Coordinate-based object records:
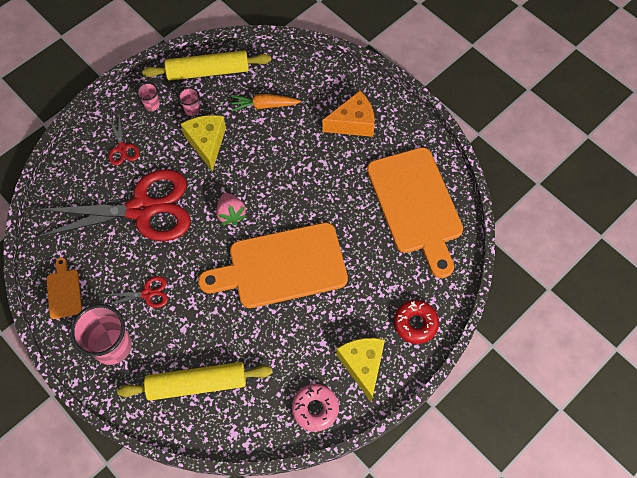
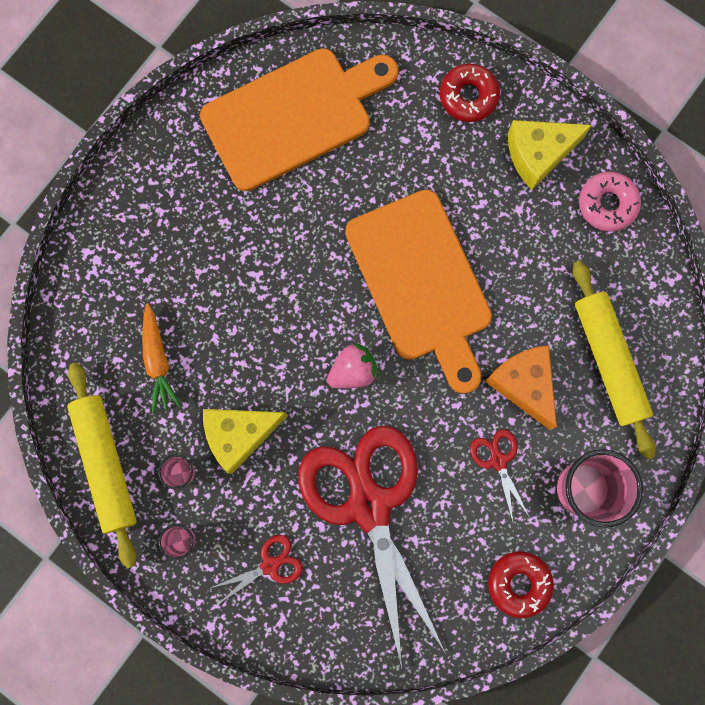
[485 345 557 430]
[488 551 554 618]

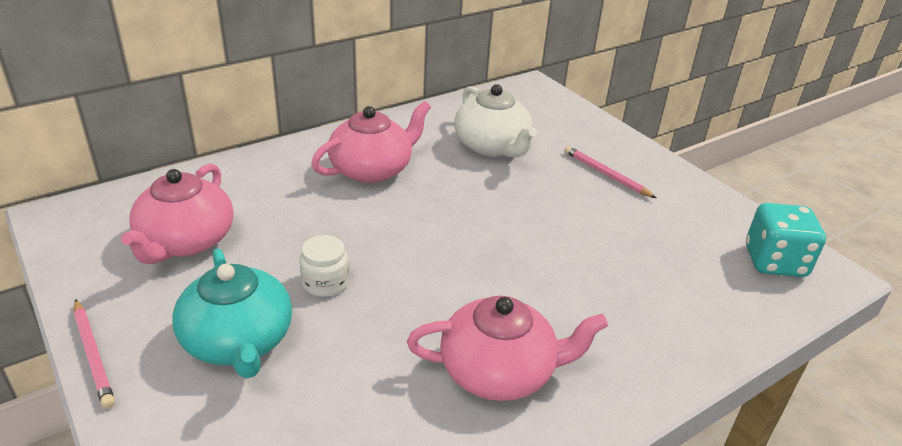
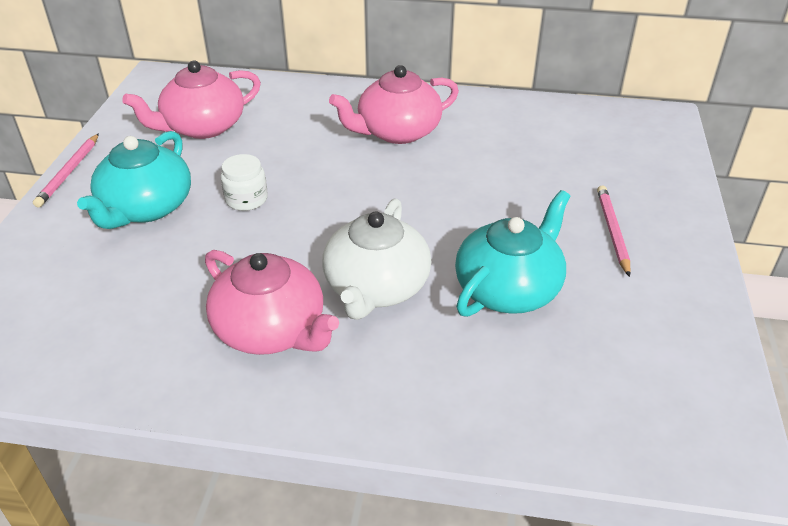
[322 198 431 320]
[329 65 459 144]
[455 190 570 317]
[746 203 826 277] (first image)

**BRIEF**
The response should repeat each record precisely and contain no pictures.

**ANSWER TO THIS PROBLEM**
[485 345 557 430]
[488 551 554 618]

[322 198 431 320]
[329 65 459 144]
[455 190 570 317]
[746 203 826 277] (first image)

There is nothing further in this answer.